Segment Start: Information given
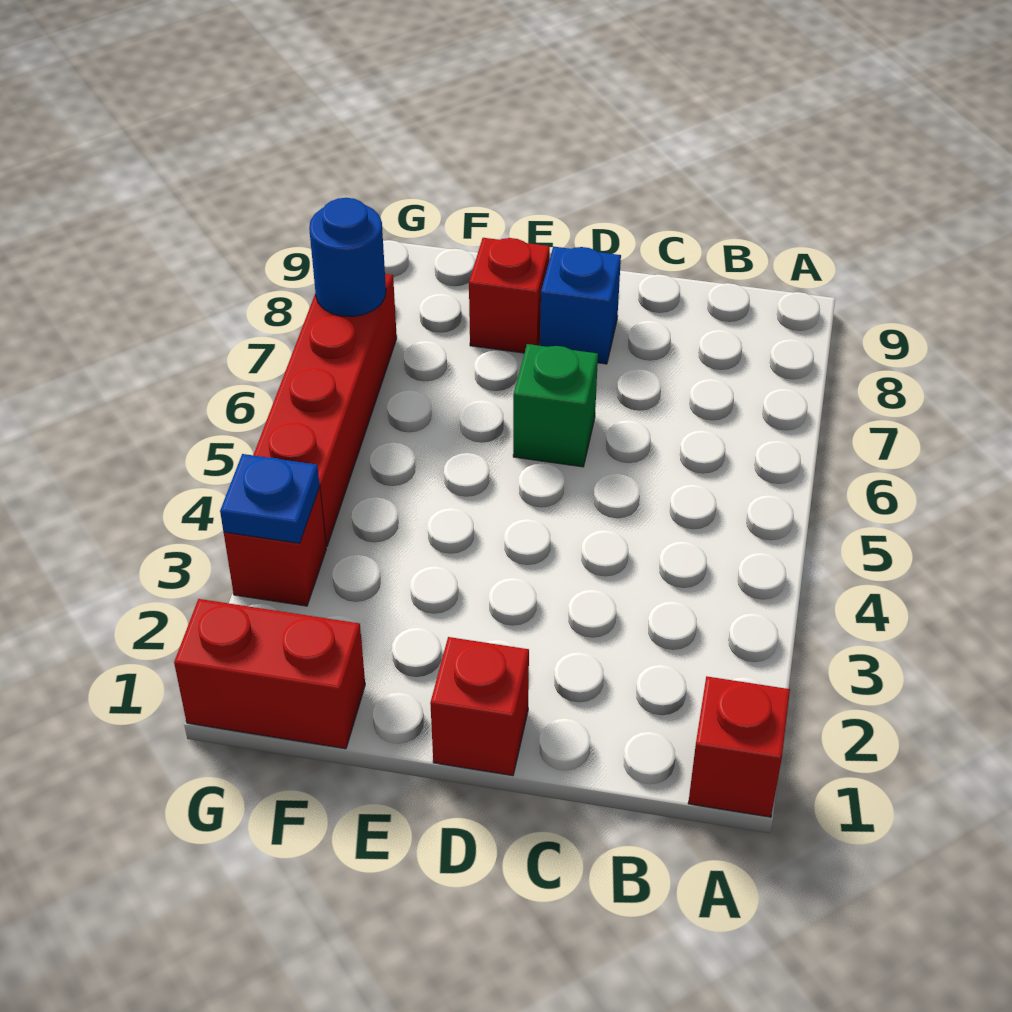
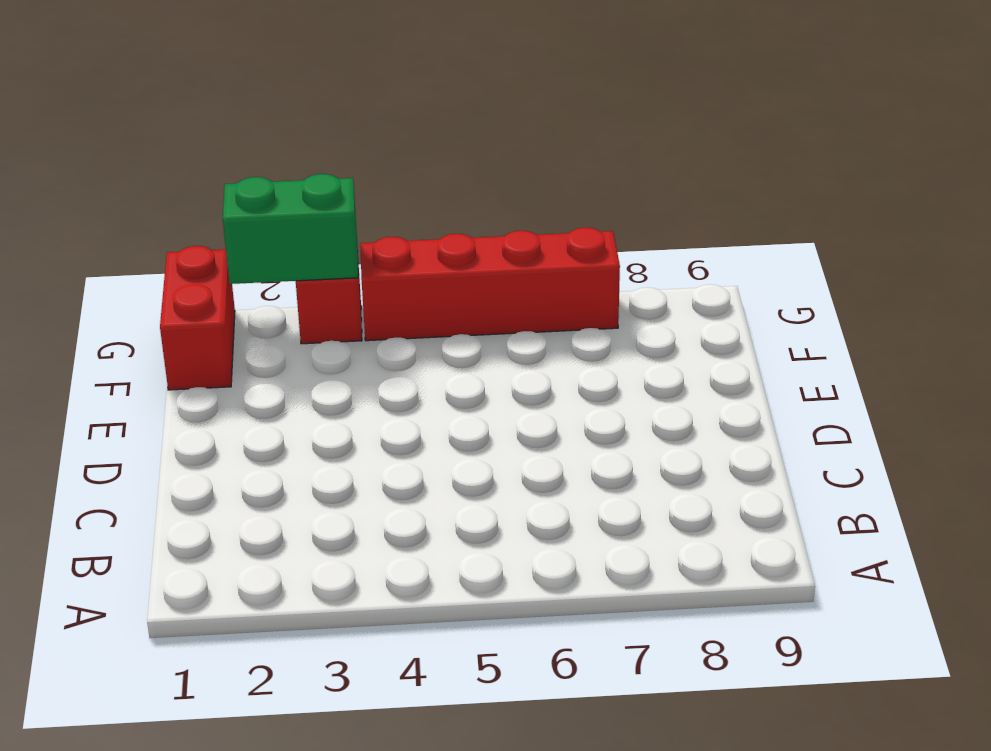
green brick G2:G3 level 2 -> blue plate G3 level 2
none -> red brick A1 level 1
none -> red brick D1 level 1

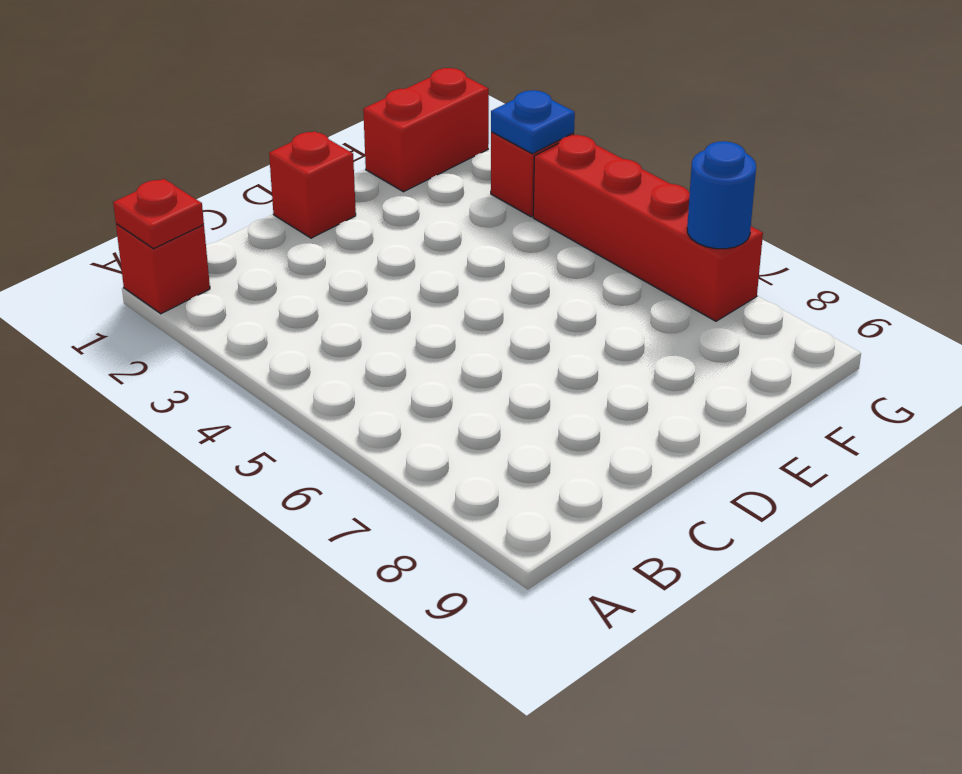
red plate A1 level 2 -> none
none -> green brick D6 level 1
none -> blue brick D8 level 1

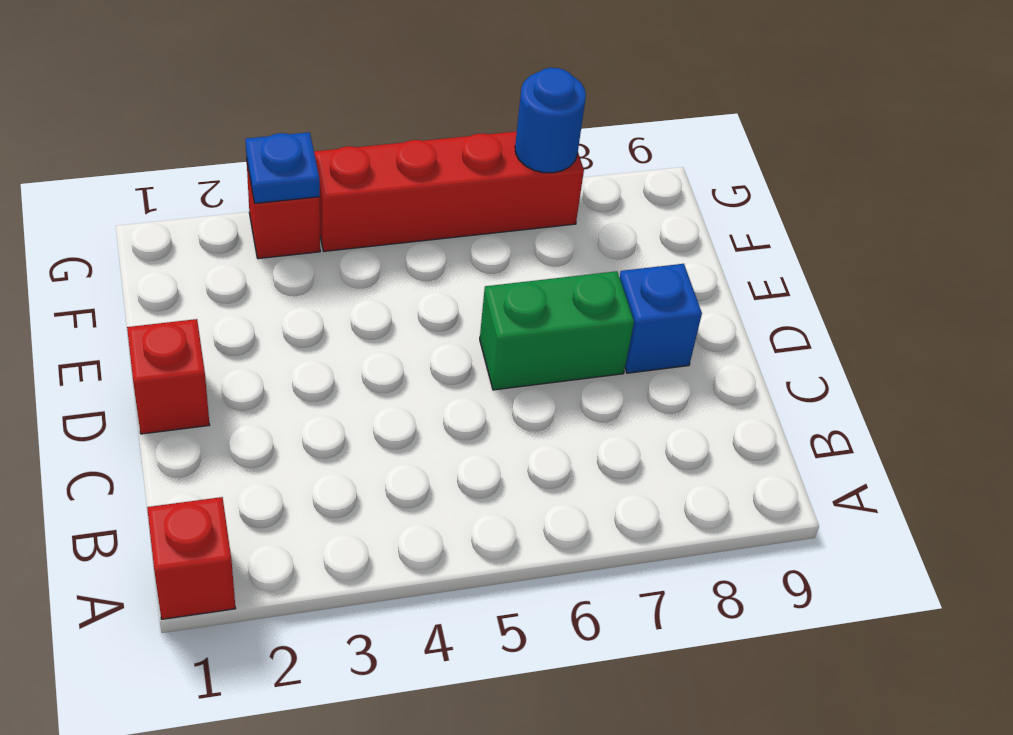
green brick D6:D7 level 1 -> green brick D6 level 1
none -> red brick E8 level 1
none -> red brick F1:G1 level 1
Segment End: Information given
Task requirements: Only the records are wanted, copied exactly, with the pictures dropped.

Expected answer:
green brick G2:G3 level 2 -> blue plate G3 level 2
none -> red brick A1 level 1
none -> red brick D1 level 1

red plate A1 level 2 -> none
none -> green brick D6 level 1
none -> blue brick D8 level 1

green brick D6:D7 level 1 -> green brick D6 level 1
none -> red brick E8 level 1
none -> red brick F1:G1 level 1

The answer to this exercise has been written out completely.